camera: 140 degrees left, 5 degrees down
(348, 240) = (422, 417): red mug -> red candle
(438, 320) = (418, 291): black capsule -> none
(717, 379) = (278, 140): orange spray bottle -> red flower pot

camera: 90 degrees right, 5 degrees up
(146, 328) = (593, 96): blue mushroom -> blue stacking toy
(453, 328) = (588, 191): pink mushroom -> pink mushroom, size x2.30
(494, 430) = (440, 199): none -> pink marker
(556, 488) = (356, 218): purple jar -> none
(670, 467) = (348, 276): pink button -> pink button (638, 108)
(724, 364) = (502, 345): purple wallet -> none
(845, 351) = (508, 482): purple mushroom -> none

━━━━━━━━━━━━━━━━━━━━

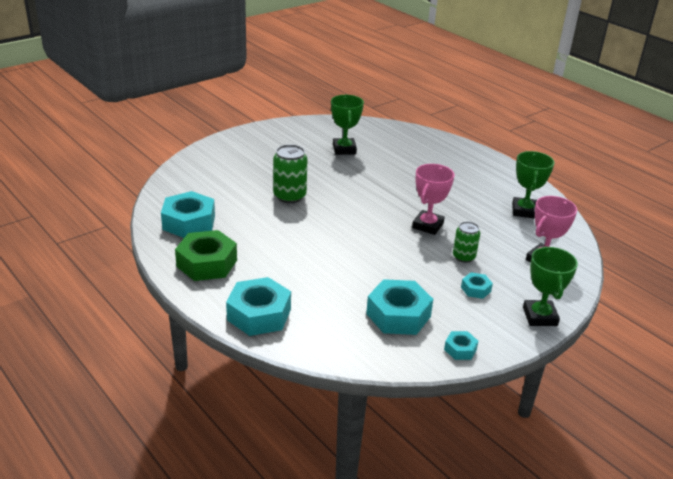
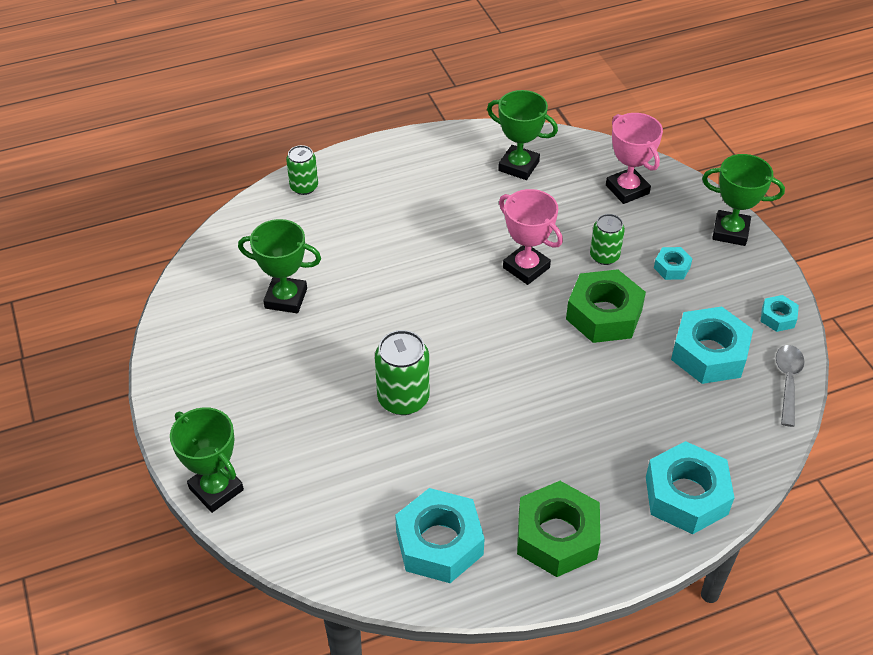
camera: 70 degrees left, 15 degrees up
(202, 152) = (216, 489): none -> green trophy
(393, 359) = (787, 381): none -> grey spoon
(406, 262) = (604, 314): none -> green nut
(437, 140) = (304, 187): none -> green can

━━━━━━━━━━━━━━━━━━━━

* Directions *
An exact copy of the lines above, from the one containing "(202, 152) = (216, 489): none -> green trophy" through the one containing "(437, 140) = (304, 187): none -> green can", is the whole of the answer.

* Task output *
(202, 152) = (216, 489): none -> green trophy
(393, 359) = (787, 381): none -> grey spoon
(406, 262) = (604, 314): none -> green nut
(437, 140) = (304, 187): none -> green can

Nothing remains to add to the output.